* [Task details]: Find each line in the material that contains the string "mordent" and copy those lines out in full.
──────── Records shown
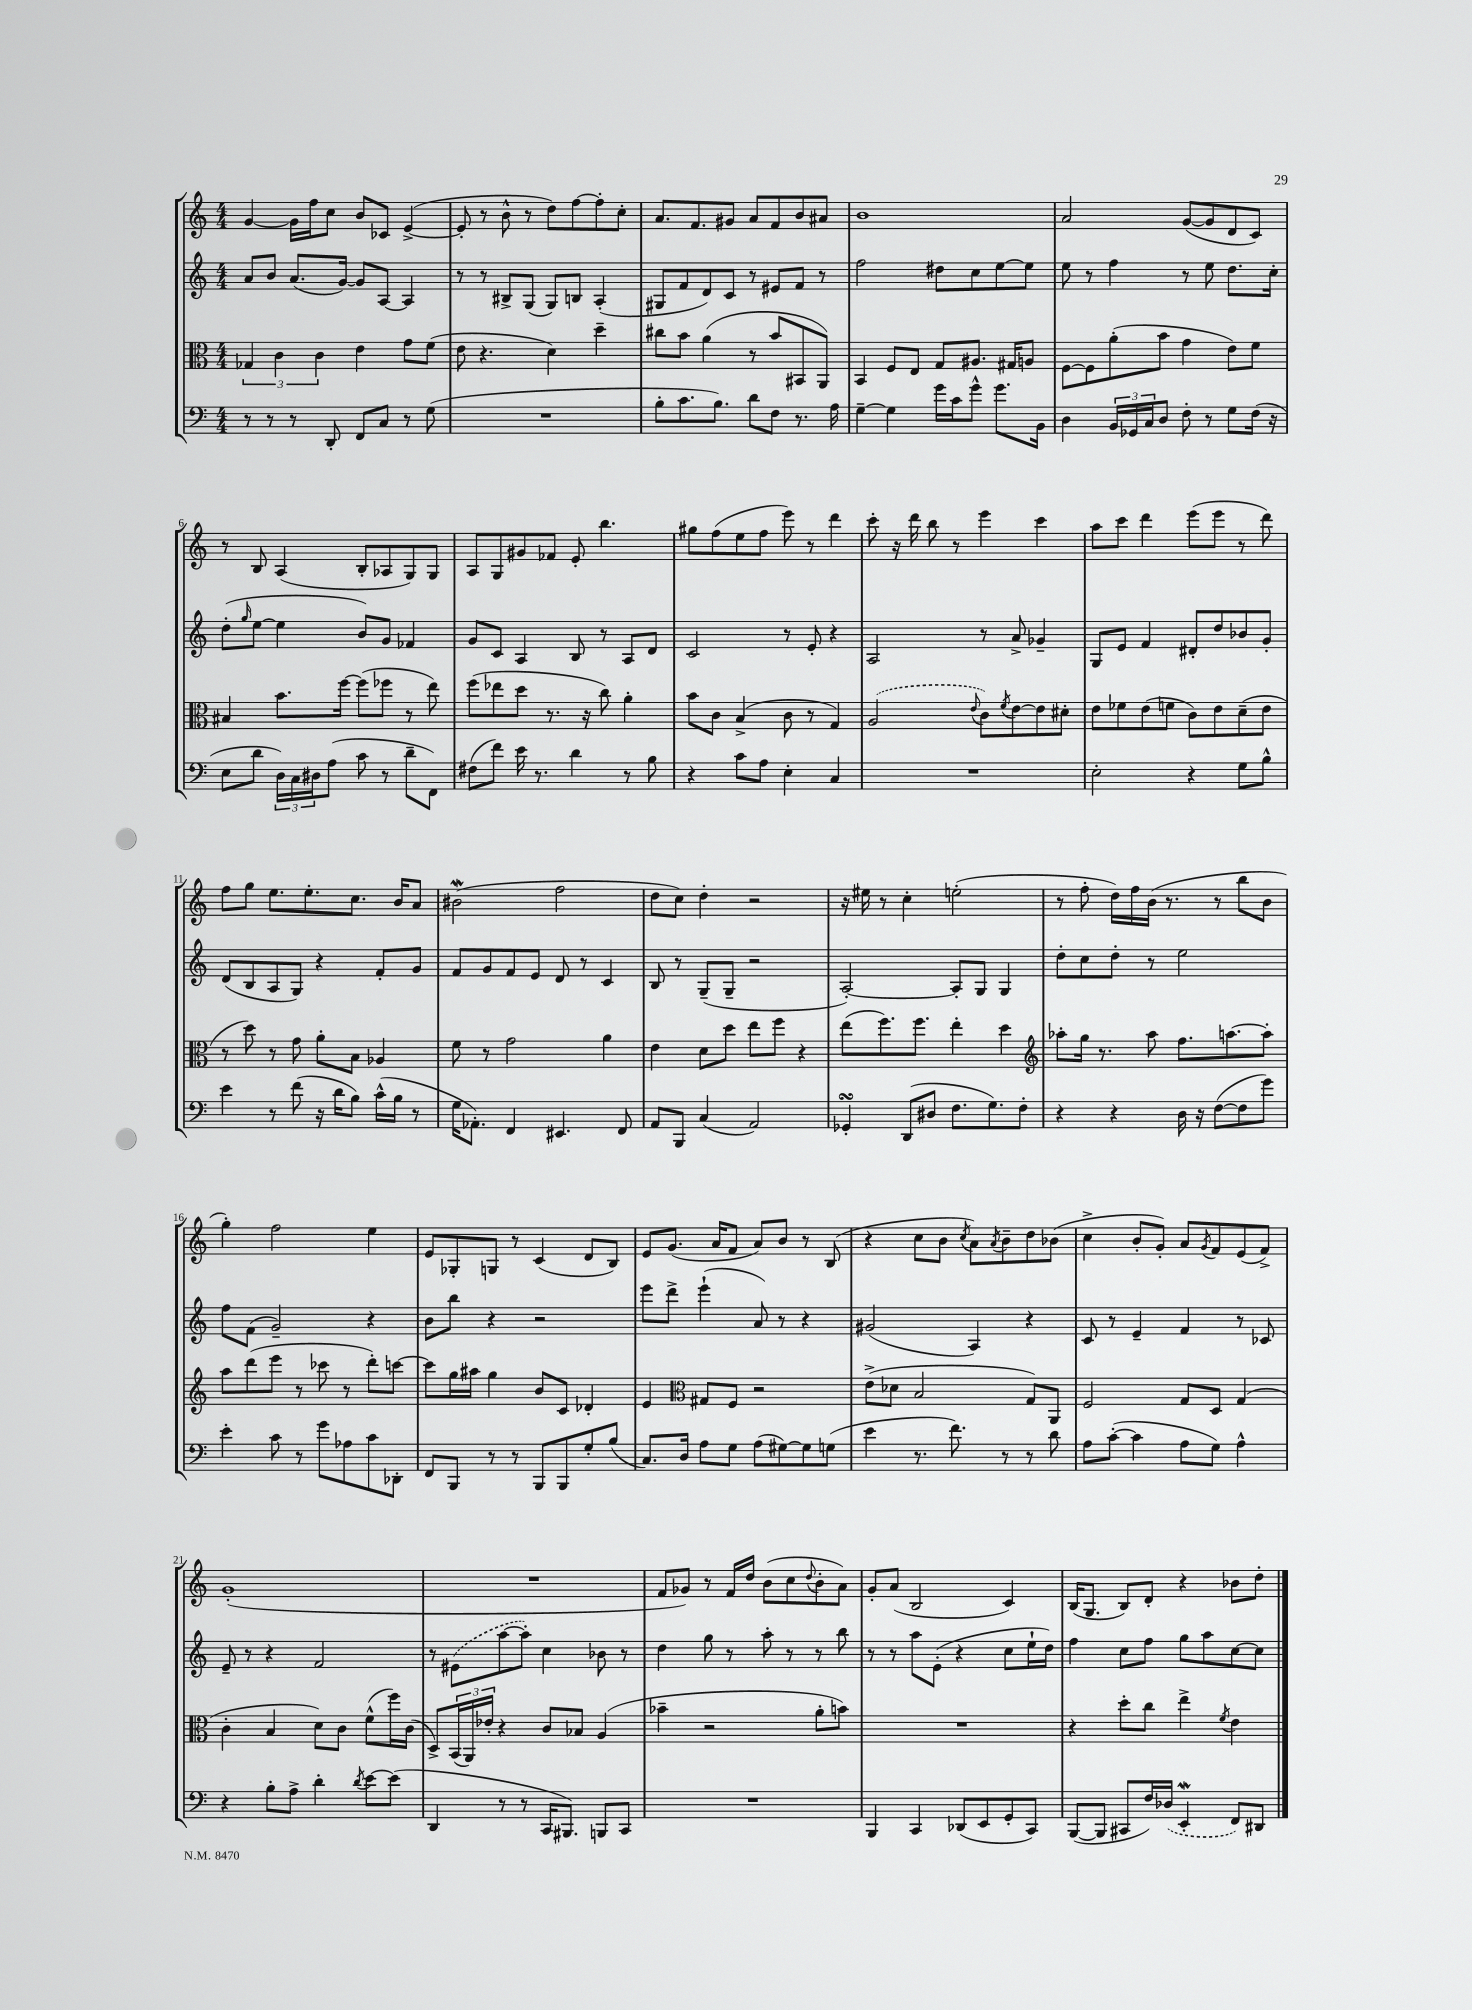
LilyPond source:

<<
\new StaffGroup <<
\new Staff = "s0" {
    \clef treble \key c \major \numericTimeSignature \time 4/4
    g'4~ g'16 f''16 c''8 b'8 ces'8 e'4~->( |
    e'8-. r8 b'8-^ r8 d''8) f''8~ f''8-. c''8-. |
    a'8. f'8. gis'8 a'8 f'8 b'8 ais'8 |
    b'1 |
    a'2 g'8~( g'8 d'8 c'8) |
    r8 b8 a4( b8-. aes8 g8) g8 |
    a8 g8 gis'8 fes'8 e'8-. b''4. |
    gis''8 f''8( e''8 f''8 e'''8) r8 d'''4 |
    c'''8-. r16 d'''16 b''8 r8 e'''4 c'''4 |
    a''8 c'''8 d'''4 e'''8( e'''8 r8 d'''8) |
    f''8 g''8 e''8. e''8.-. c''8. b'16 a'8 |
    bis'2\mordent( f''2 |
    d''8 c''8) d''4-. r2 |
    r16 eis''16 r8 c''4-. e''2-.( |
    r8 f''8-. d''16) f''16 b'16( r8. r8 b''8 b'8 |
    g''4-.) f''2 e''4 |
    e'8 ges8-. g8 r8 c'4( d'8 b8) |
    e'8 g'8.( a'16 f'8 a'8) b'8 r8 b8( |
    r4 c''8 b'8 \acciaccatura { c''8 } a'8) \acciaccatura { a'8 } b'8-- d''8 bes'8( |
    c''4-> b'8-. g'8-.) a'8 \acciaccatura { g'8 } f'8 e'8( f'8->) |
    g'1-.( |
    R1 |
    f'8 ges'8) r8 f'16 d''16 b'8( c''8 \appoggiatura { d''8 } b'8-. a'8) |
    g'8-. a'8( b2 c'4) |
    b16( g8. b8) d'8-. r4 bes'8 d''8-. \bar "|." |
}
\new Staff = "s1" {
    \clef treble \key c \major \numericTimeSignature \time 4/4
    a'8 b'8 a'8.( g'16~) g'8 a8~ a4 |
    r8 r8 bis8-> g8( g8) b8 a4-.( |
    gis8 f'8 d'8) c'8 r8 eis'8 f'8 r8 |
    f''2 dis''8 c''8 e''8~ e''8 |
    e''8 r8 f''4 r8 e''8 d''8. c''16-. |
    d''8-.( \grace { g''16 } e''8~ e''4 b'8) g'8 fes'4 |
    g'8 c'8 a4 b8 r8 a8 d'8 |
    c'2 r8 e'8-. r4 |
    a2 r8 a'8-> ges'4-- |
    g8 e'8 f'4 dis'8-. d''8 bes'8 g'8-. |
    d'8( b8 a8 g8) r4 f'8-. g'8 |
    f'8 g'8 f'8 e'8 d'8 r8 c'4 |
    b8 r8 g8--( g8-- r2 |
    a2~-.) a8-. g8 g4 |
    d''8-. c''8 d''8-. r8 e''2 |
    f''8 f'8( g'2--) r4 |
    b'8 b''8 r4 r2 |
    e'''8 d'''8-> e'''4-!( a'8) r8 r4 |
    gis'2( a4) r4 |
    c'8 r8 e'4-- f'4 r8 ces'8 |
    e'8-- r8 r4 f'2 |
    r8 \once \slurDashed eis'8( a''8~ a''8-.) c''4 bes'8 r8 |
    d''4 g''8 r8 a''8-. r8 r8 b''8 |
    r8 r8 a''8 e'8-.( r4 c''8 e''16-! d''16) |
    f''4 c''8 f''8 g''8 a''8 c''8~ c''8 \bar "|." |
}
\new Staff = "s2" {
    \clef alto \key c \major \numericTimeSignature \time 4/4
    \tuplet 3/2 { ges4 c'4 c'4 } e'4 g'8 f'8( |
    e'8 r4. d'4) d''4-- |
    cis''8 b'8 a'4( r8 b'8 bis,8 a,8) |
    b,4 f8 e8 g8 ais8. gis16 a8 |
    f8~ f8 a'8-.( b'8 g'4 e'8) f'8 |
    bis4 b'8. f''16~ f''8( fes''8 r8 e''8) |
    f''8( ees''8 d''8 r8. r16 c''8) a'4-. |
    b'8 c'8 b4->( c'8 r8 g4) |
    \once \slurDashed a2( \appoggiatura { e'8 } c'8) \acciaccatura { f'8 } e'8~ e'8 dis'8-. |
    e'8 fes'8 e'8( f'8 c'8) e'8 d'8--( e'8 |
    r8 d''8) r8 g'8 a'8-. b8 aes4 |
    f'8 r8 g'2 a'4 |
    e'4 d'8 d''8 e''8 f''8 r4 |
    e''8( f''8.) f''8. e''4-. d''4 |
    \clef treble aes''8-. g''16 r8. aes''8 f''8. a''8.~ a''8-. |
    a''8 d'''8( e'''8 r8 ces'''8 r8 d'''8-.) c'''8~ |
    c'''8 g''16 ais''16 g''4 b'8 c'8 des'4-. |
    e'4 \clef alto gis8 f8 r2 |
    e'8->( des'8 b2 g8) a,8 |
    f2 g8 d8 g4( |
    c'4-. b4 d'8) c'8 f'8-^( f''16) c'16( |
    d8->) \tuplet 3/2 { b,16( a,16) ees'16-. } r4 c'8 bes8 a4( |
    bes'4-- r2 a'8-. b'8) |
    R1 |
    r4 d''8-. c''8 e''4-> \acciaccatura { f'8 } e'4 \bar "|." |
}
\new Staff = "s3" {
    \clef bass \key c \major \numericTimeSignature \time 4/4
    r8 r8 r8 d,8-. f,8 c8 r8 g8( |
    R1 |
    b8-. c'8. b8.) d'8 f8 r8. a16 |
    g4~-- g4 g'16 c'16 g'8-^ g'8. b,16 |
    d4 \tuplet 3/2 { b,16 ges,16 c16 } d8 f8-. r8 g8 f16( r16 |
    e8 d'8 \tuplet 3/2 { d16) c16 dis16 } a8( c'8 r8 d'8-- f,8) |
    fis8( f'8) e'16 r8. d'4 r8 b8 |
    r4 c'8 a8 e4-. c4 |
    R1 |
    e2-. r4 g8 b8-^ |
    e'4 r8 f'8( r16 d'16 b8) c'16-^( b16 r8 |
    g16 aes,8.-.) f,4 eis,4. f,8 |
    a,8 b,,8 c4( a,2) |
    ges,4-.\turn d,8( dis8 f8. g8.) f8-. |
    r4 r4 d16 r16 f8~( f8 g'8) |
    e'4-. c'8 r8 g'8 aes8 c'8 des,8-. |
    f,8 b,,8 r8 r8 b,,8 b,,8 g8-. b8( |
    c8.) d16 a8 g8 a8( gis8~) gis8 g8( |
    e'4 r8. f'8.) r8 r8 d'8 |
    a8 c'8~-.( c'4 a8 g8) a4-^ |
    r4 b8-. a8-> d'4-. \acciaccatura { d'8 } e'8~ e'8( |
    d,4 r8 r8 c,16 bis,,8.) b,,8 c,8 |
    R1 |
    b,,4 c,4 des,8( e,8 g,8-. c,8) |
    b,,8~( b,,8 cis,8 f16) \once \slurDashed des16( e,4-.\mordent f,8) dis,8 \bar "|." |
}
>>
>>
────────────────
* [Solution below]:
    bis'2\mordent( f''2 |
    b,,8~( b,,8 cis,8 f16) \once \slurDashed des16( e,4-.\mordent f,8) dis,8 \bar "|." |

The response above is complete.